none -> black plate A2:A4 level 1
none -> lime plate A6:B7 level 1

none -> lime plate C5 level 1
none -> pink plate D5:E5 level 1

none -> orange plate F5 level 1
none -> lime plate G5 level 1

-=-=-=-=-

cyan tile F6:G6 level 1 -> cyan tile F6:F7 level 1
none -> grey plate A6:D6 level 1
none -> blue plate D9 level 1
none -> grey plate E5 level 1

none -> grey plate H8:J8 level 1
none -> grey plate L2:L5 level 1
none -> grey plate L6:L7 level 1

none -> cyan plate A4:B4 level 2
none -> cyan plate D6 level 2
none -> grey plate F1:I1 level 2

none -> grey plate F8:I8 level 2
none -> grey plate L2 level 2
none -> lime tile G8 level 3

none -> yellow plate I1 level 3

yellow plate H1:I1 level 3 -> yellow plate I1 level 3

-=-=-=-=-

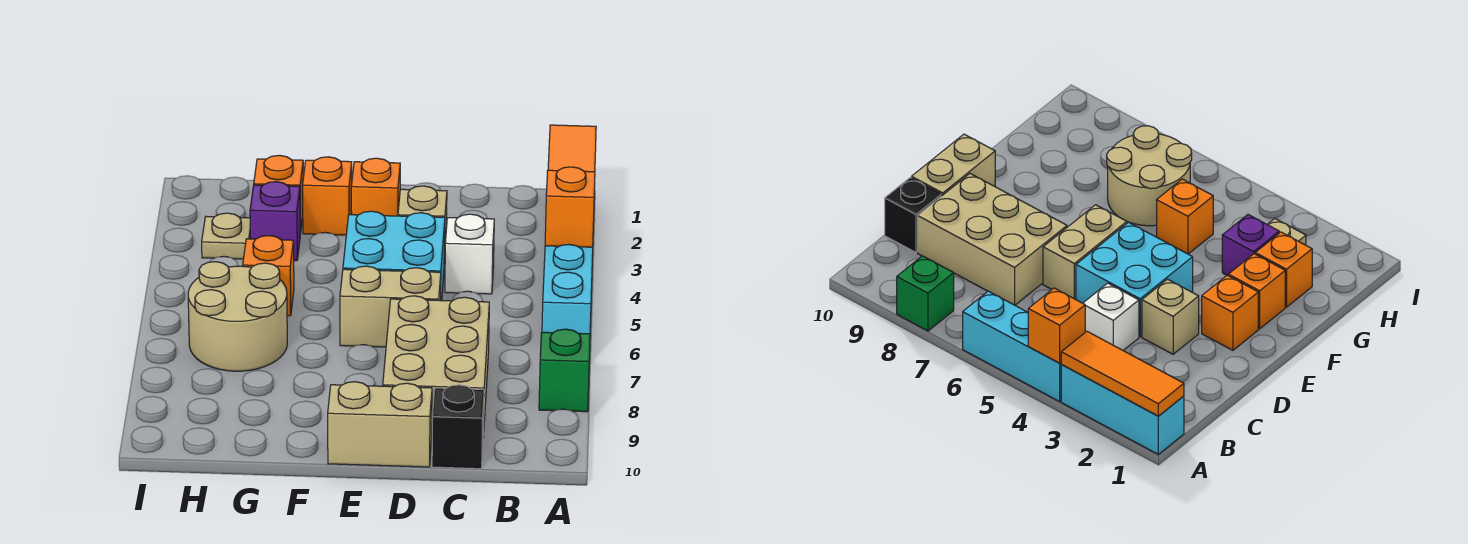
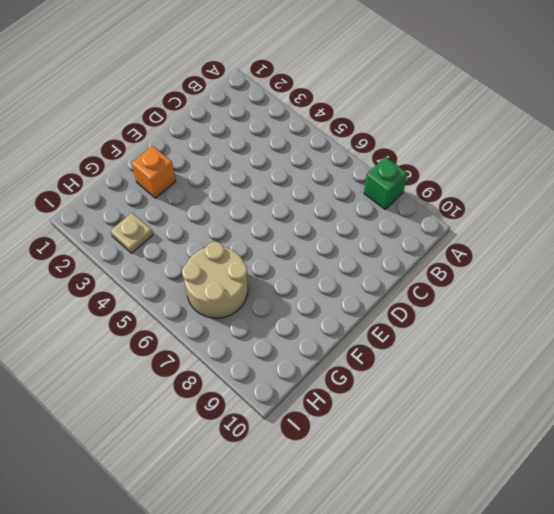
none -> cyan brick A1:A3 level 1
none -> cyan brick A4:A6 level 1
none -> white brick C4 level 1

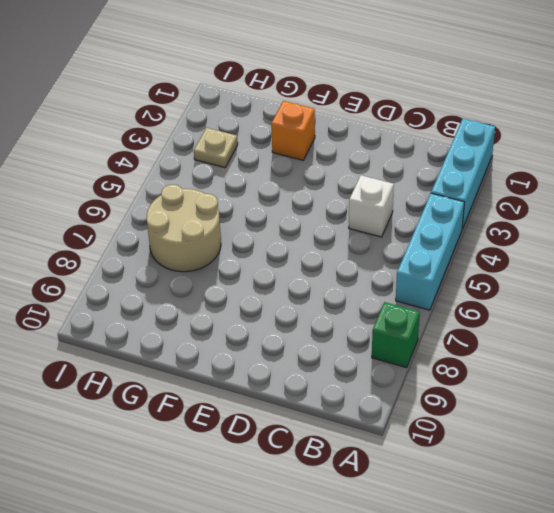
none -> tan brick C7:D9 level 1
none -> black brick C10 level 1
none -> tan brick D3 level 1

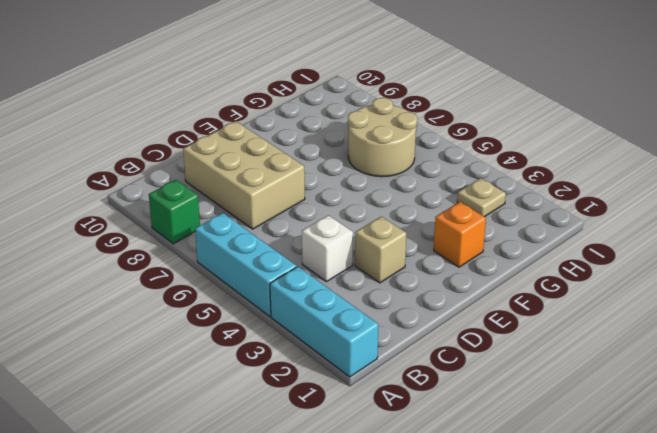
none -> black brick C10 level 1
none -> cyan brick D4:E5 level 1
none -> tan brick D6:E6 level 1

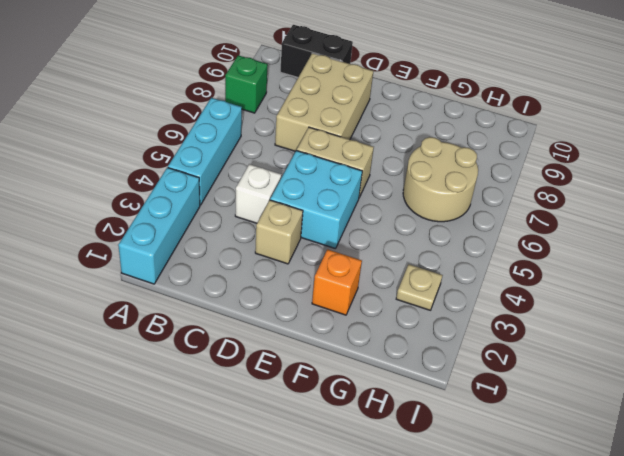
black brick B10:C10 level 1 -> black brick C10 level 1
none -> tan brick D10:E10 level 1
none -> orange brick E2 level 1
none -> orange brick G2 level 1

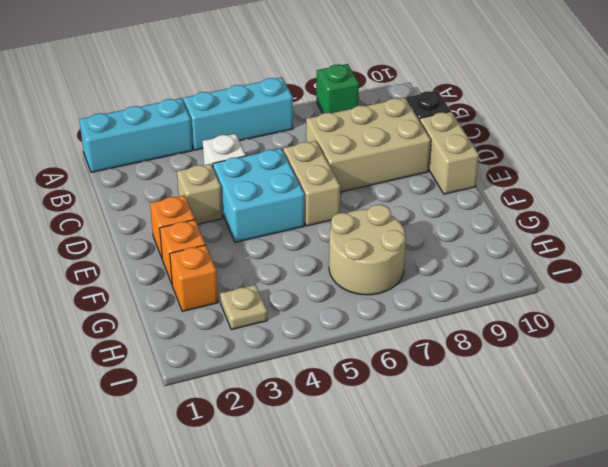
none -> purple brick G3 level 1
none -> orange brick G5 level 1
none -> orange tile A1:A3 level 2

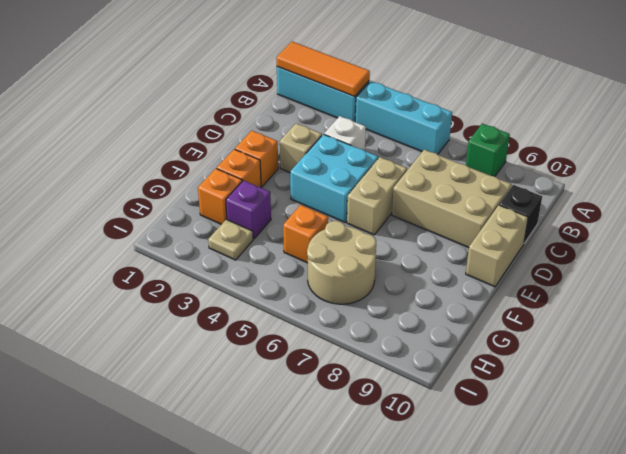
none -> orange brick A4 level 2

-=-=-=-=-

**WORK TO BE COMPLETED:** Look for the string "cyan" in the entries above. Copy every line that has it.

**TASK SOLUTION:**
cyan tile F6:G6 level 1 -> cyan tile F6:F7 level 1
none -> cyan plate A4:B4 level 2
none -> cyan plate D6 level 2
none -> cyan brick A1:A3 level 1
none -> cyan brick A4:A6 level 1
none -> cyan brick D4:E5 level 1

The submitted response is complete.